Start of INFORMATION PROVIDED

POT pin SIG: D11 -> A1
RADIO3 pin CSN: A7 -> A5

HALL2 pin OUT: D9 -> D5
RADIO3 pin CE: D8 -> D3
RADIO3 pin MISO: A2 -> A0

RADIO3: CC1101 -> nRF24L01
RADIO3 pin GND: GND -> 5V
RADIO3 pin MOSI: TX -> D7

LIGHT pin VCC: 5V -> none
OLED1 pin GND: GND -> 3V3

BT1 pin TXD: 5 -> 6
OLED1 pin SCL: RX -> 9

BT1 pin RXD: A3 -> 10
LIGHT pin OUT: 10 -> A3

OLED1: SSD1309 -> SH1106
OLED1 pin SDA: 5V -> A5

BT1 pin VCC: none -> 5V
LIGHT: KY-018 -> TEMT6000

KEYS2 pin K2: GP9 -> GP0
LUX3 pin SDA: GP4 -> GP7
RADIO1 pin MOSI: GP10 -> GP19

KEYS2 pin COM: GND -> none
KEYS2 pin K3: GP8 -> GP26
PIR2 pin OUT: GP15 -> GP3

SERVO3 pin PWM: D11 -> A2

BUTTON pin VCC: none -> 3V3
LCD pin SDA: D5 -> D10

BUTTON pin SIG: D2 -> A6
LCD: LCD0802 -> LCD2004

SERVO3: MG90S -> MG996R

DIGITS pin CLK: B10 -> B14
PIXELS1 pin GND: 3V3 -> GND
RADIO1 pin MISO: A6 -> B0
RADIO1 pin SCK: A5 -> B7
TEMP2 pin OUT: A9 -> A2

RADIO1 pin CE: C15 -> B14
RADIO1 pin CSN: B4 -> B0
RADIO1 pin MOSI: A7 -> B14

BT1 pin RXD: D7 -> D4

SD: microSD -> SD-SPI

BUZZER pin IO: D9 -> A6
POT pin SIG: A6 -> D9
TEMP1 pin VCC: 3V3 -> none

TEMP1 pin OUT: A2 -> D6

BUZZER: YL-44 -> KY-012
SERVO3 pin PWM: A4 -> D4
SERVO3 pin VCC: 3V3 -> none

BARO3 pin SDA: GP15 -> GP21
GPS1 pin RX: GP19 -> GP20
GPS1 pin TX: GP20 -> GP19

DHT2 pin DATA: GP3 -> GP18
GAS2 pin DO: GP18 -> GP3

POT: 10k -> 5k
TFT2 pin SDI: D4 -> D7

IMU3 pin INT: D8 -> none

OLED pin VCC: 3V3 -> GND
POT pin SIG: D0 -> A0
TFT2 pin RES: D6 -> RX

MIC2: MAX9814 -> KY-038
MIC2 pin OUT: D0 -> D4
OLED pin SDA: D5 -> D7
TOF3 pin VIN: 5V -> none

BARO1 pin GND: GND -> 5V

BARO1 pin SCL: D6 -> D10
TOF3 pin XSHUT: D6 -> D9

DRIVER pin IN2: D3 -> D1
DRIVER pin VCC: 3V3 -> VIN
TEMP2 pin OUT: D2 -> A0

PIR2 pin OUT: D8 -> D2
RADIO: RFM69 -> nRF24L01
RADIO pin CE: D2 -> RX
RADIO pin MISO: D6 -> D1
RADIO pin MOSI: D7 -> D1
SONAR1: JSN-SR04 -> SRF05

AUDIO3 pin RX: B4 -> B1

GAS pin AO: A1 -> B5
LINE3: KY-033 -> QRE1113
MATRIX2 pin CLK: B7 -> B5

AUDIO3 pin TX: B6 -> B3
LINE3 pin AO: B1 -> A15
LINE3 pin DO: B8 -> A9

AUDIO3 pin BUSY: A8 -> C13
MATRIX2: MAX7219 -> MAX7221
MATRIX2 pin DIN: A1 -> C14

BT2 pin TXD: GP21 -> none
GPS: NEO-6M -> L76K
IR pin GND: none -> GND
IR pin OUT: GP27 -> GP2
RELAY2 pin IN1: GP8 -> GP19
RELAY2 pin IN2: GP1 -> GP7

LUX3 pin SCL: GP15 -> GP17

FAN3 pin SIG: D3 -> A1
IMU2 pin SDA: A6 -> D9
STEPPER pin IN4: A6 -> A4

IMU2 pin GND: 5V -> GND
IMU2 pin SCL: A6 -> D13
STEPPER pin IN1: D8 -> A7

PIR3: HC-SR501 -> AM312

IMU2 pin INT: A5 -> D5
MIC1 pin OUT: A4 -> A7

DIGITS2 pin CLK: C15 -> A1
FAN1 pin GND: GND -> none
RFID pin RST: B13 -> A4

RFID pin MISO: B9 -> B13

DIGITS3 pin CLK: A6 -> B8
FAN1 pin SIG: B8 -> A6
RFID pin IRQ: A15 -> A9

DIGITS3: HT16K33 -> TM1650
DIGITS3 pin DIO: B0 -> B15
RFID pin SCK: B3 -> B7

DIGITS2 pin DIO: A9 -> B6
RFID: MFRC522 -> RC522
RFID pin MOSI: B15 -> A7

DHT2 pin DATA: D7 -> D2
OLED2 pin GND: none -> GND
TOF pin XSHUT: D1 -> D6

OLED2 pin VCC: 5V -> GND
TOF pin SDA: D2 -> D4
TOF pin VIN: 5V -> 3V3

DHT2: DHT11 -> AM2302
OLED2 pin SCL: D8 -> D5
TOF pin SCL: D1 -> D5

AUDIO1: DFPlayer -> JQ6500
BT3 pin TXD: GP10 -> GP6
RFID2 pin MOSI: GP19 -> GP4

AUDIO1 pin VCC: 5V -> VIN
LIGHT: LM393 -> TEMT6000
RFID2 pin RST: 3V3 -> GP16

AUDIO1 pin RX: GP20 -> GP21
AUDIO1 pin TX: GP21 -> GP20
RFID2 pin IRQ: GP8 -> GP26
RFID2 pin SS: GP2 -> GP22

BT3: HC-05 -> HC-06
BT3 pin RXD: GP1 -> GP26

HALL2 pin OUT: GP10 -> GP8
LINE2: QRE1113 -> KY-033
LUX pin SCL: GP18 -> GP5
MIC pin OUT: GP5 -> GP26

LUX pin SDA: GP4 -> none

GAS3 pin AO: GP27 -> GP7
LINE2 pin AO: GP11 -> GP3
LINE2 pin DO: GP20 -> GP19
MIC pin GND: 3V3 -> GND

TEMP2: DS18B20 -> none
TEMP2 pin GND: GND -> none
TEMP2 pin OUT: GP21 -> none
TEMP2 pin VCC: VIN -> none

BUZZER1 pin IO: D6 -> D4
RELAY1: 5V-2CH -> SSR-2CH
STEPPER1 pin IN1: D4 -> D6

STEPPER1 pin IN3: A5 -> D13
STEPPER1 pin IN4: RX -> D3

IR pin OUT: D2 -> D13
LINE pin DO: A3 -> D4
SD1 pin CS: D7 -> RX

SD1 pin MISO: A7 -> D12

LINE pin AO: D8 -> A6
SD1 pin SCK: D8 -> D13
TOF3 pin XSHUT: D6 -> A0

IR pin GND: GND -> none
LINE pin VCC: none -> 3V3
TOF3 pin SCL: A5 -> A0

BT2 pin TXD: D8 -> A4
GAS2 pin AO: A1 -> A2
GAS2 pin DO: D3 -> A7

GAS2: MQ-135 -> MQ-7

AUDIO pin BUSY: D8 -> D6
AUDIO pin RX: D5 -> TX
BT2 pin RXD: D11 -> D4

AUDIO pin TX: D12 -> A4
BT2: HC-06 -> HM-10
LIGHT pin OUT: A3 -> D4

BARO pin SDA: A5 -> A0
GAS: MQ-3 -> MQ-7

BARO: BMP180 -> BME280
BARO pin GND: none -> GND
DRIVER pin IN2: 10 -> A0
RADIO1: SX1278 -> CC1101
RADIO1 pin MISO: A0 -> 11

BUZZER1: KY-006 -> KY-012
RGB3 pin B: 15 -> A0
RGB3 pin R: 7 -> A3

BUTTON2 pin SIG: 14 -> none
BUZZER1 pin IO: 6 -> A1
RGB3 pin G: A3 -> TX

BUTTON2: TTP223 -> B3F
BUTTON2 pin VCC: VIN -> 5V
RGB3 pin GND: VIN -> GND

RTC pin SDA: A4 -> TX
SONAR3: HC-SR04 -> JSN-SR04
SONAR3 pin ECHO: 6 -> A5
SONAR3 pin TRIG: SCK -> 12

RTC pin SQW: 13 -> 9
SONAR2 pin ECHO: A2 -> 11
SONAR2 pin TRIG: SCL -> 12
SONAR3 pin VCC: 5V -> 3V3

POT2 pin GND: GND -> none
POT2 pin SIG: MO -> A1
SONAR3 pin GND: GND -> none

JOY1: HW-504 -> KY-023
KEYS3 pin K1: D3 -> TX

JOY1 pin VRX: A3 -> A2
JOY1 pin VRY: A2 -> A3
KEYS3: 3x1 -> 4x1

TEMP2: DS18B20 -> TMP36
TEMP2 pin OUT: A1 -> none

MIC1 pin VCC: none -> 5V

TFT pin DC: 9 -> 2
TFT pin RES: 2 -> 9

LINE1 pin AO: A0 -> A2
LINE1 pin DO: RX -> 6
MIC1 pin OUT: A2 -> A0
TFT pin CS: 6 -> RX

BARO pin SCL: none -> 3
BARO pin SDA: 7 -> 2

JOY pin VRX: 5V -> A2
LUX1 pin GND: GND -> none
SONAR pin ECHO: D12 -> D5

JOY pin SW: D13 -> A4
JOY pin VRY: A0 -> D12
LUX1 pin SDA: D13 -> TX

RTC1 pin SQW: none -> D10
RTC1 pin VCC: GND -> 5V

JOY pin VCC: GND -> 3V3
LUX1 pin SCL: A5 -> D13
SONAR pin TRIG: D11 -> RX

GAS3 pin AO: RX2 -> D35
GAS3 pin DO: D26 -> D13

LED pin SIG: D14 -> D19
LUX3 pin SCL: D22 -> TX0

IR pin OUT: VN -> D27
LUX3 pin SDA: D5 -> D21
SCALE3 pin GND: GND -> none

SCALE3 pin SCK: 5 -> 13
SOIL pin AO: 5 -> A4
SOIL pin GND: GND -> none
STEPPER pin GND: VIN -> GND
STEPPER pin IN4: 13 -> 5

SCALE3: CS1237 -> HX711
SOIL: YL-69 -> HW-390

End of INFORMATION PROVIDED

#### DIRECTIONS:
There is a run of lines above from the one with "RGB3 pin GND: VIN -> GND" to the one with "JOY1: HW-504 -> KY-023"; print exactly that run, both ends included, and nothing else.

#### ANSWER SECTION:
RGB3 pin GND: VIN -> GND

RTC pin SDA: A4 -> TX
SONAR3: HC-SR04 -> JSN-SR04
SONAR3 pin ECHO: 6 -> A5
SONAR3 pin TRIG: SCK -> 12

RTC pin SQW: 13 -> 9
SONAR2 pin ECHO: A2 -> 11
SONAR2 pin TRIG: SCL -> 12
SONAR3 pin VCC: 5V -> 3V3

POT2 pin GND: GND -> none
POT2 pin SIG: MO -> A1
SONAR3 pin GND: GND -> none

JOY1: HW-504 -> KY-023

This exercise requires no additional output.